▸ **Excerpted data**
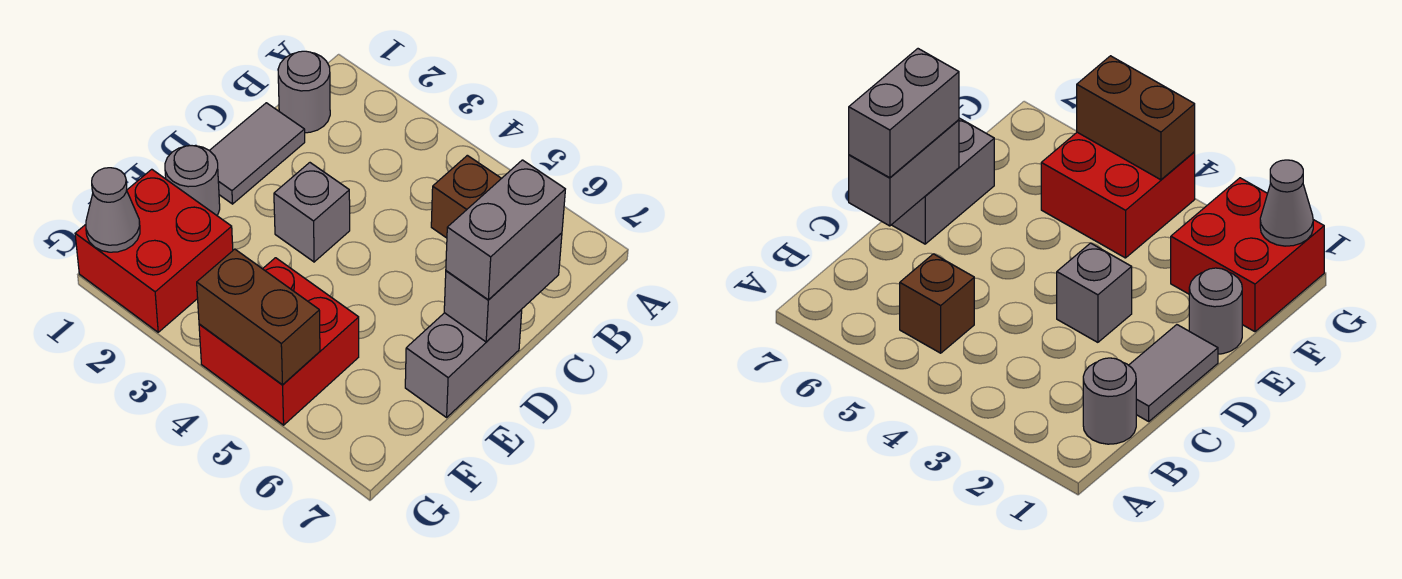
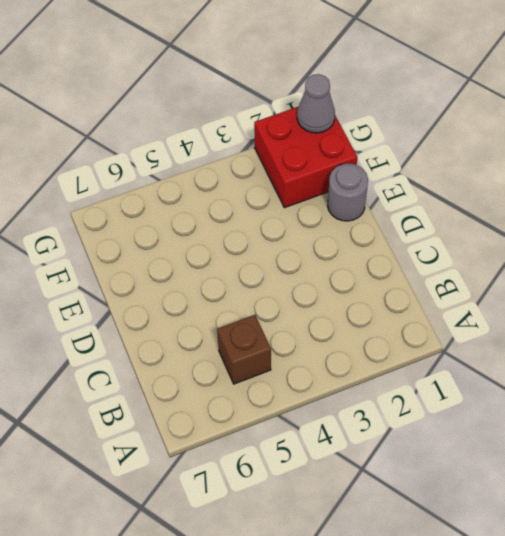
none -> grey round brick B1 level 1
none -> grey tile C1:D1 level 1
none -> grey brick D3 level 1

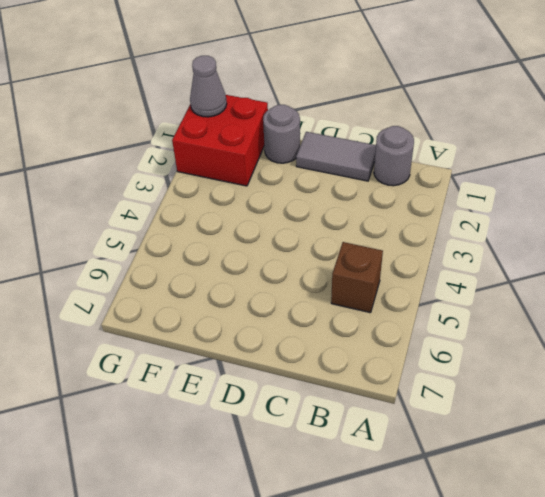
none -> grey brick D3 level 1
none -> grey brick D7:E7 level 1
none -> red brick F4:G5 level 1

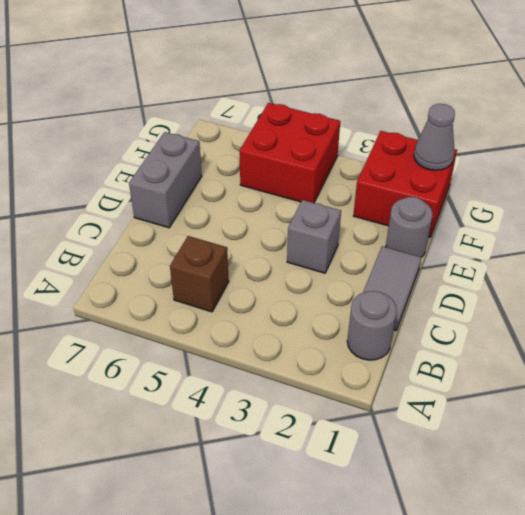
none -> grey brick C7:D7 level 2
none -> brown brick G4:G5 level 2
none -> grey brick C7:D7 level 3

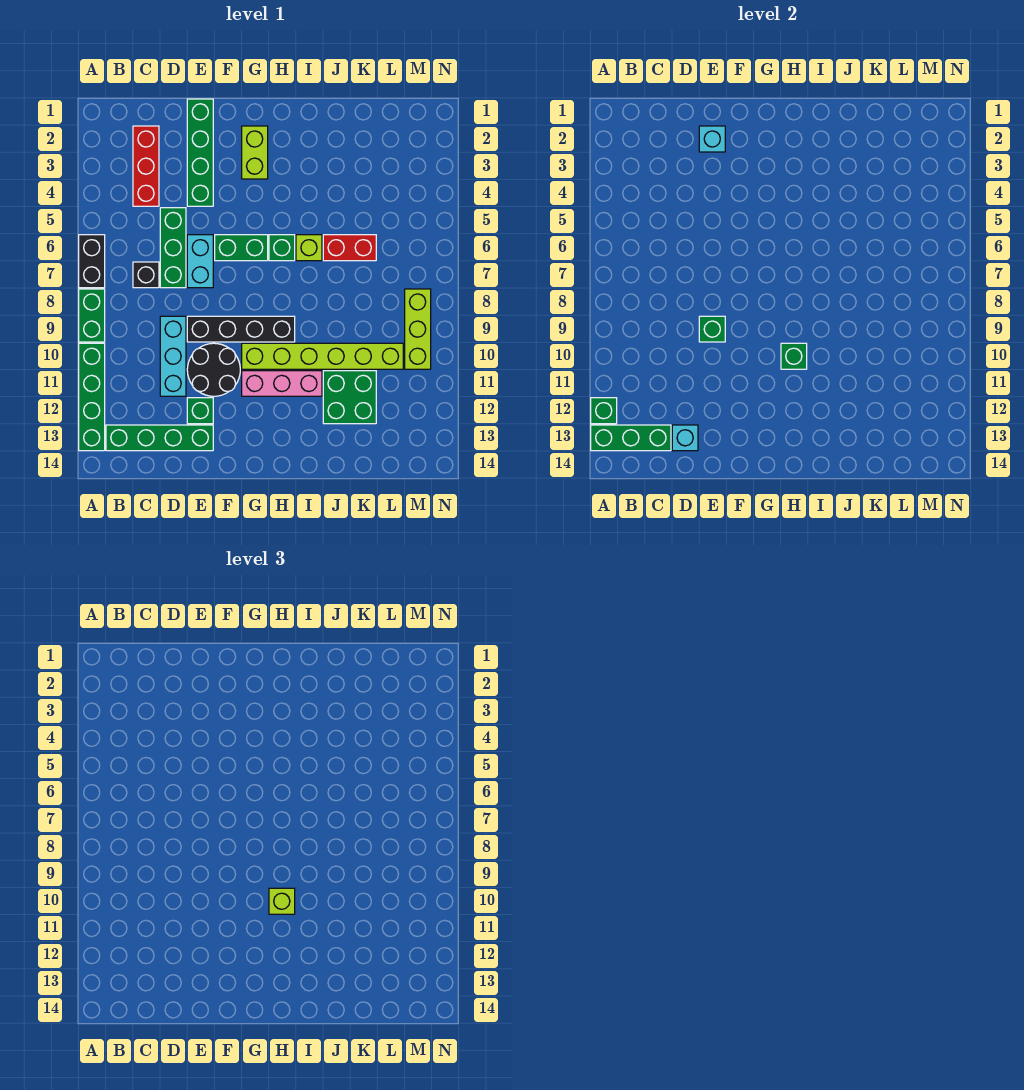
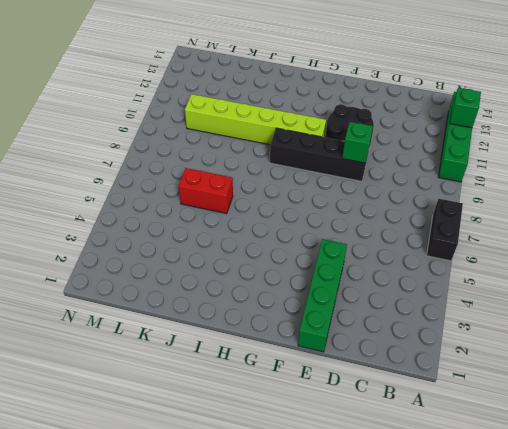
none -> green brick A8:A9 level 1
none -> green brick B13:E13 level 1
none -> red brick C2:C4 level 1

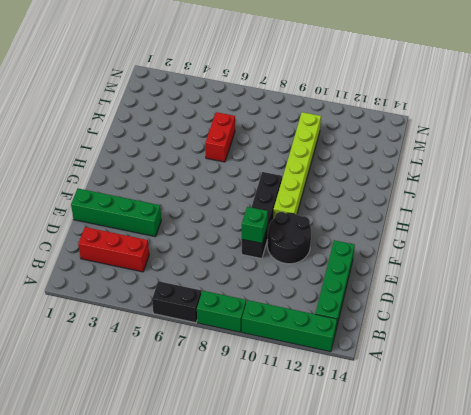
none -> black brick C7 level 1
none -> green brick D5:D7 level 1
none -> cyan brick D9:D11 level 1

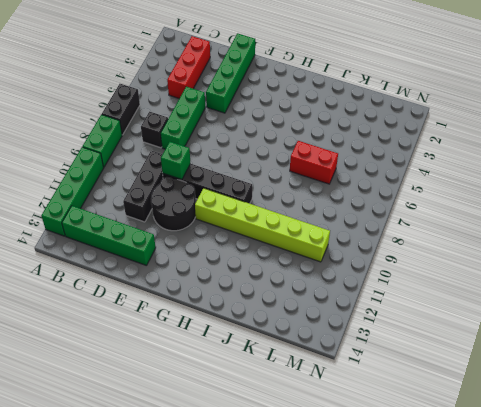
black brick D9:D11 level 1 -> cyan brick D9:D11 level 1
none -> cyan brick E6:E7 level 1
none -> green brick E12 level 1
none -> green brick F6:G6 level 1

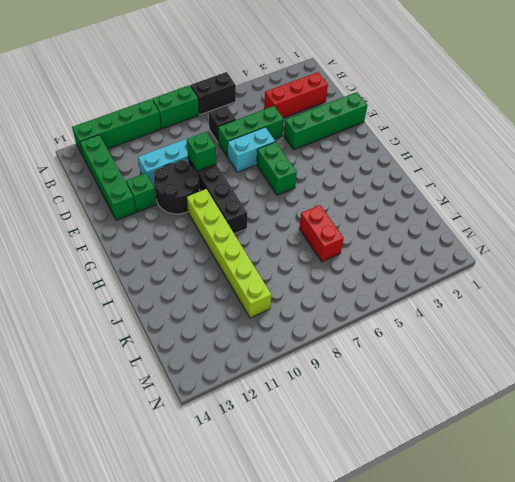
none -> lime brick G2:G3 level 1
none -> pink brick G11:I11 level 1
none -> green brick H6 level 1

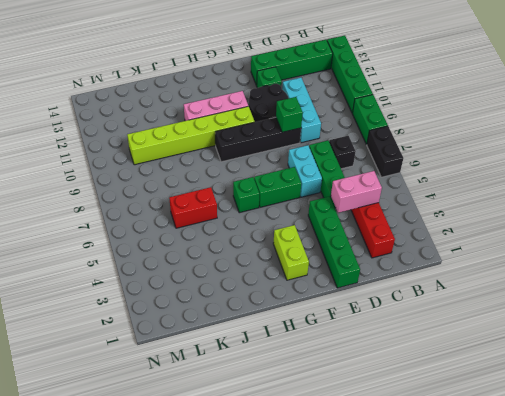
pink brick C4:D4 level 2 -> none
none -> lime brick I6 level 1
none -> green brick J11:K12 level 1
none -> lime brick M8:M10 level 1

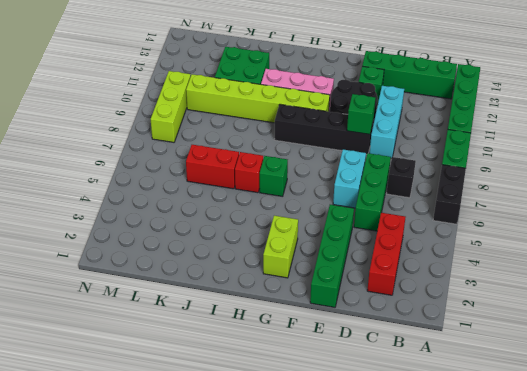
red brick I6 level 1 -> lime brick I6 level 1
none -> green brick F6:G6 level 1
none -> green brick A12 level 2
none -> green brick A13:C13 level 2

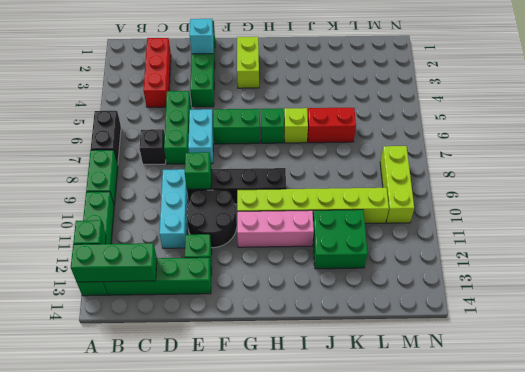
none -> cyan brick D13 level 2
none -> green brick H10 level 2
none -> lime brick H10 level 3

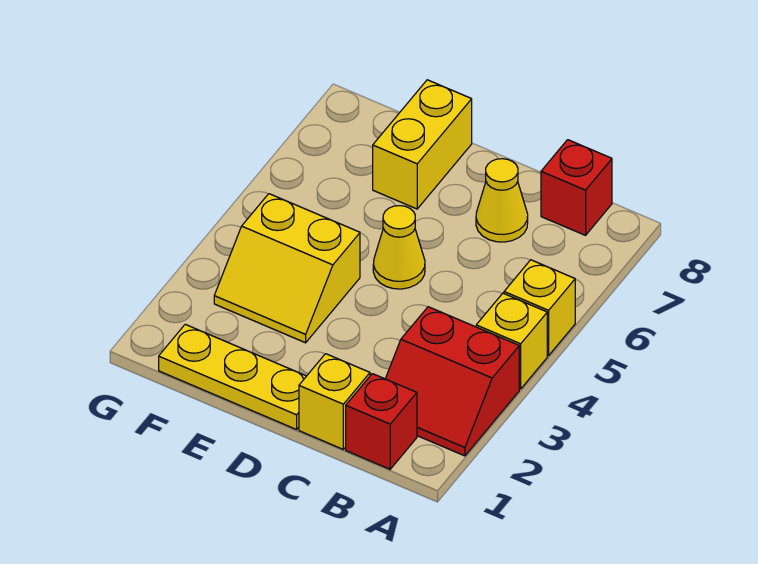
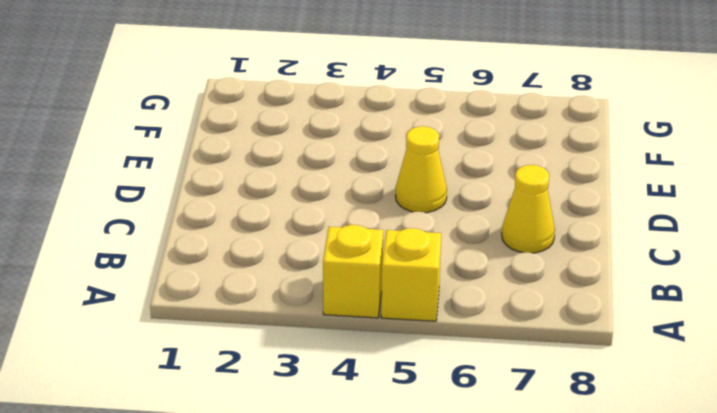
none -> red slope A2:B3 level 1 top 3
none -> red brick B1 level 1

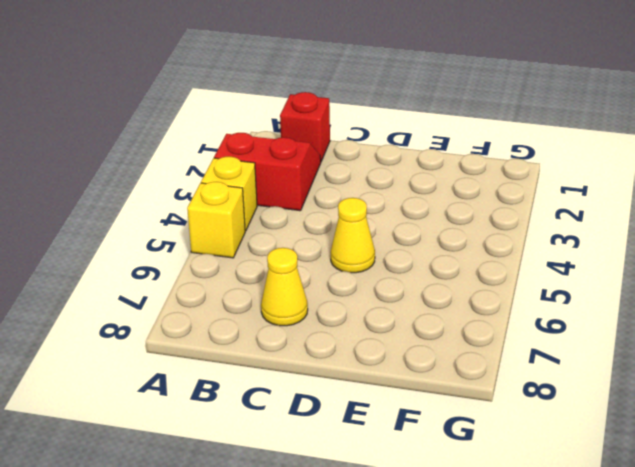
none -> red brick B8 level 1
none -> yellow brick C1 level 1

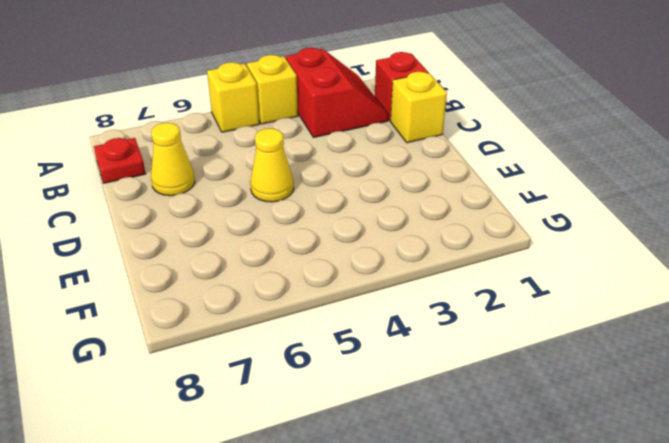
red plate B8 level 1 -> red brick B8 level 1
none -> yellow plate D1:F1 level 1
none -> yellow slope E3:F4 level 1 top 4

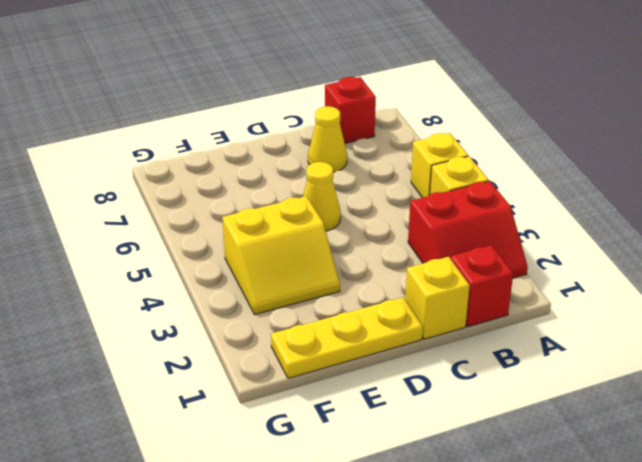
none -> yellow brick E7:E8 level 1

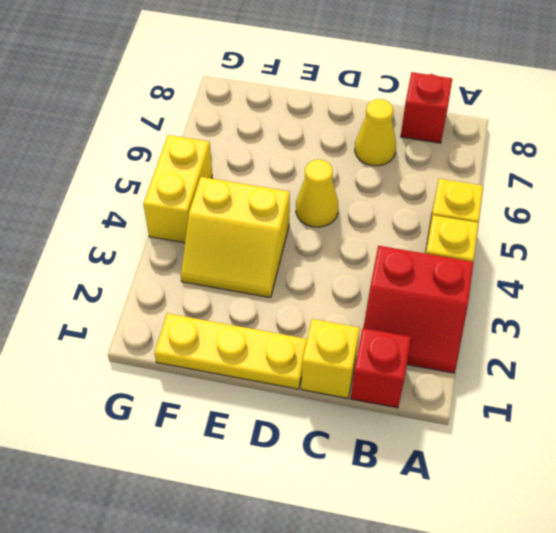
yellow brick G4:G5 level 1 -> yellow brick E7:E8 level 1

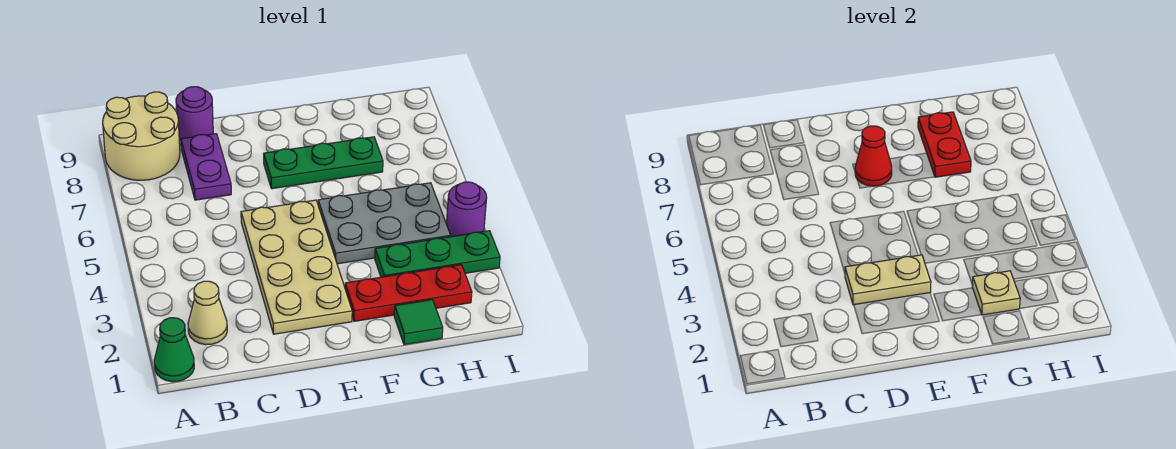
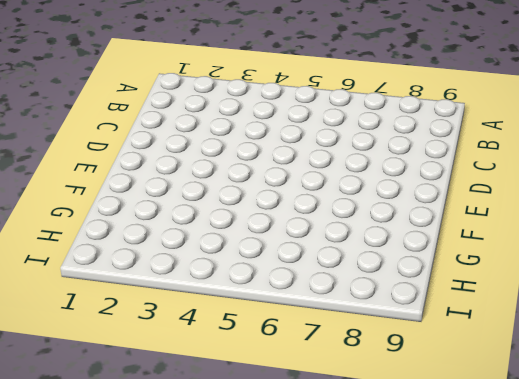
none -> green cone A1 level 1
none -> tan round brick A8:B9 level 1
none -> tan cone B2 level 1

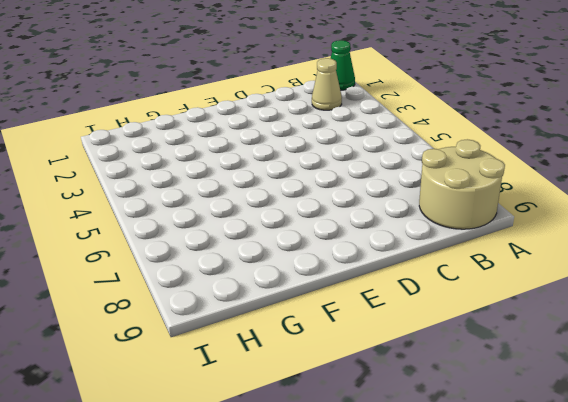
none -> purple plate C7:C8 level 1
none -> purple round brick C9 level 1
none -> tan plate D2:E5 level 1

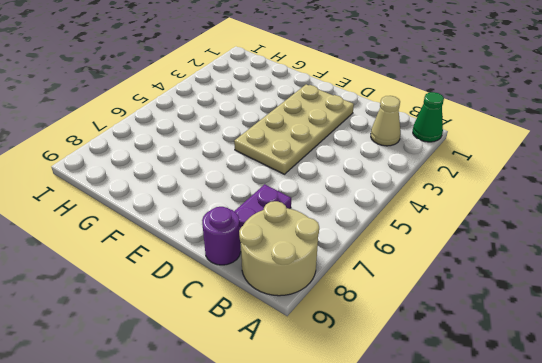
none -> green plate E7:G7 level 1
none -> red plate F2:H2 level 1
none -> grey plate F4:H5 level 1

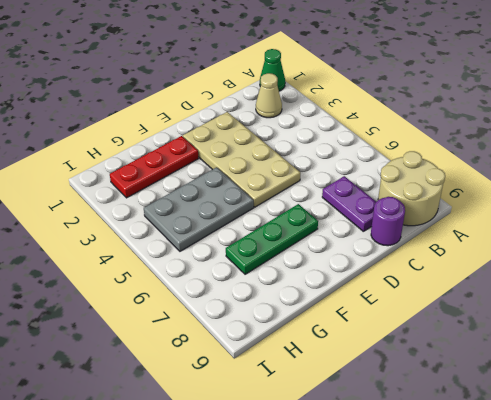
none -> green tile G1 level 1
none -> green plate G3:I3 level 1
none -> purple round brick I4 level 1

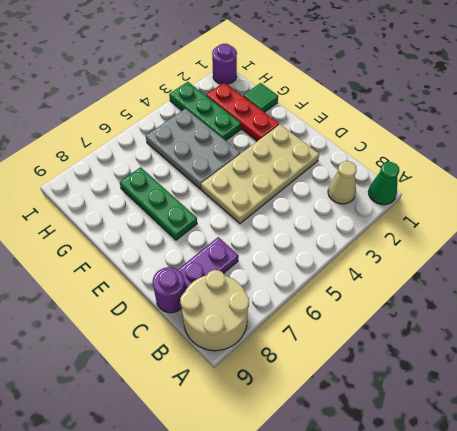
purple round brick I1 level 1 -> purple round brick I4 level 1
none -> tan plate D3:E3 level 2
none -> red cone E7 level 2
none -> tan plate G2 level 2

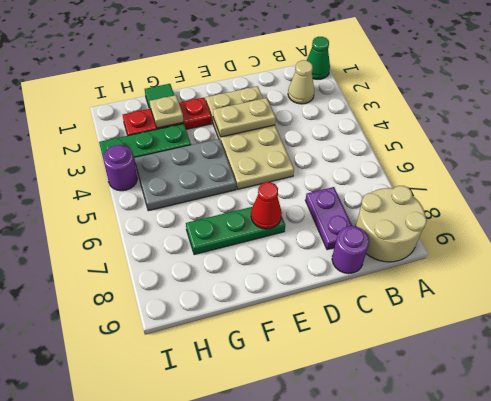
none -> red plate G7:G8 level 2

▸ **The problem**
"red brick I6 level 1 -> lime brick I6 level 1" marks the first line to copy, and "none -> red plate F2:H2 level 1" marks the last. Repeat that stretch above exactly, with no pictures.

▸ **Exercise solution**
red brick I6 level 1 -> lime brick I6 level 1
none -> green brick F6:G6 level 1
none -> green brick A12 level 2
none -> green brick A13:C13 level 2

none -> cyan brick D13 level 2
none -> green brick H10 level 2
none -> lime brick H10 level 3

none -> red slope A2:B3 level 1 top 3
none -> red brick B1 level 1

none -> red brick B8 level 1
none -> yellow brick C1 level 1

red plate B8 level 1 -> red brick B8 level 1
none -> yellow plate D1:F1 level 1
none -> yellow slope E3:F4 level 1 top 4

none -> yellow brick E7:E8 level 1

yellow brick G4:G5 level 1 -> yellow brick E7:E8 level 1

none -> green cone A1 level 1
none -> tan round brick A8:B9 level 1
none -> tan cone B2 level 1

none -> purple plate C7:C8 level 1
none -> purple round brick C9 level 1
none -> tan plate D2:E5 level 1

none -> green plate E7:G7 level 1
none -> red plate F2:H2 level 1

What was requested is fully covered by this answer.